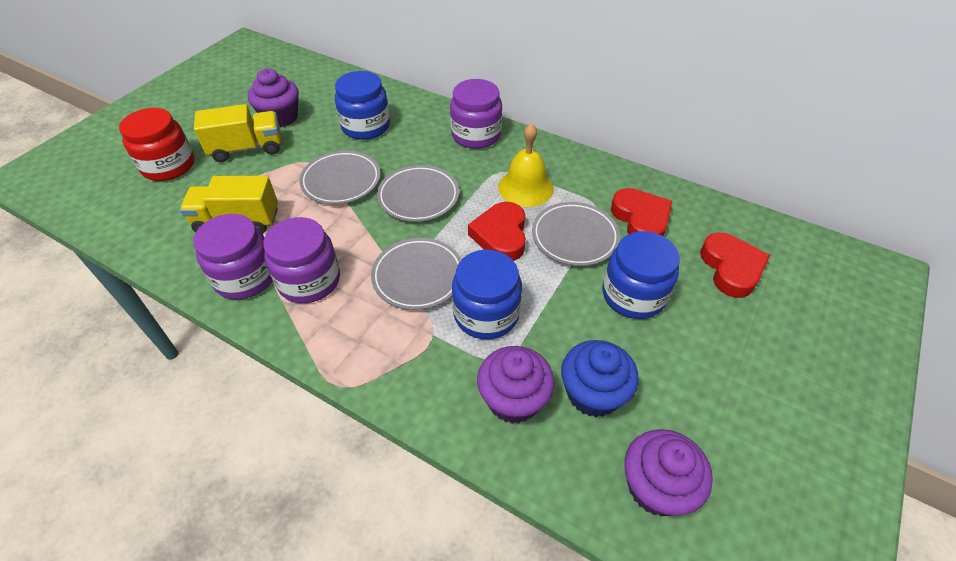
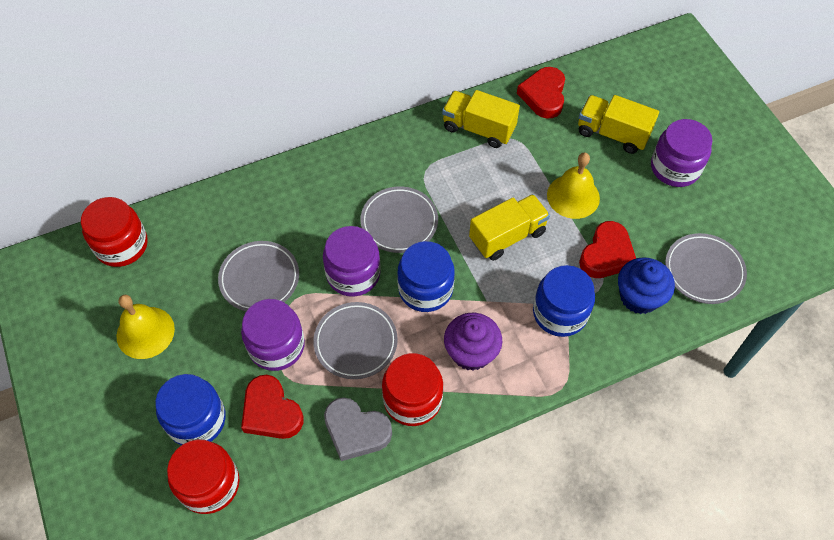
grey heart: 0 -> 1
purple cupcake: 3 -> 1
red jar: 1 -> 3
yellow bell: 1 -> 2
yellow truck: 2 -> 3

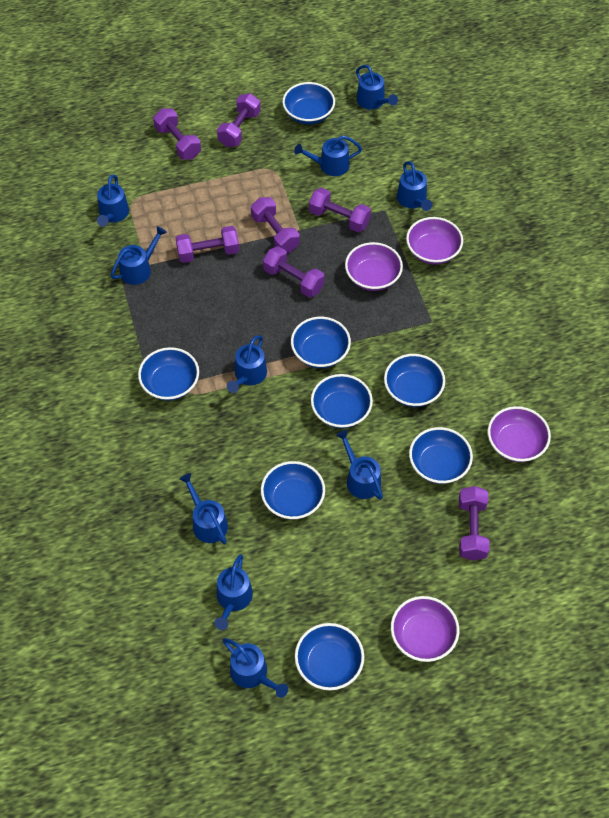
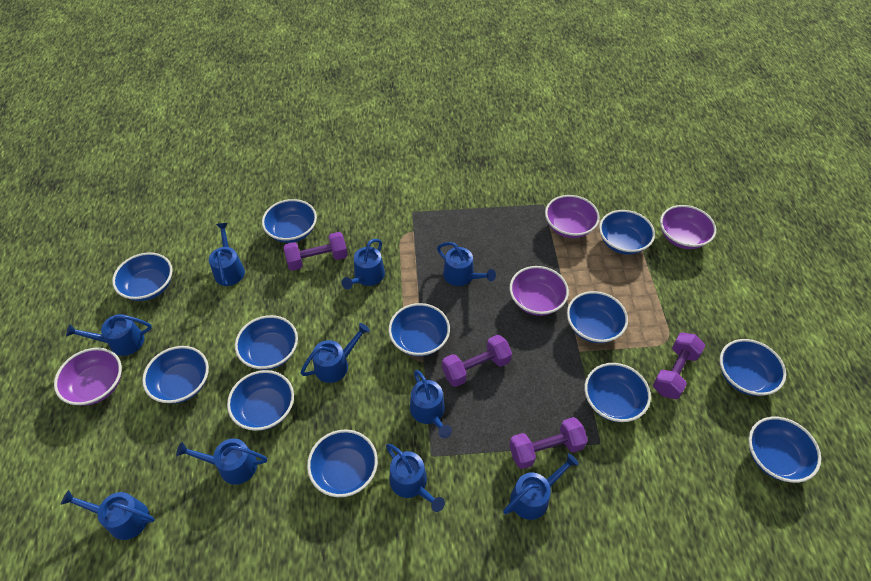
blue bowl: 8 -> 12
purple dumbbell: 7 -> 4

[What you should do] The expected result is every record above, word for word, with no pictures in it.

[Reply]
grey heart: 0 -> 1
purple cupcake: 3 -> 1
red jar: 1 -> 3
yellow bell: 1 -> 2
yellow truck: 2 -> 3

blue bowl: 8 -> 12
purple dumbbell: 7 -> 4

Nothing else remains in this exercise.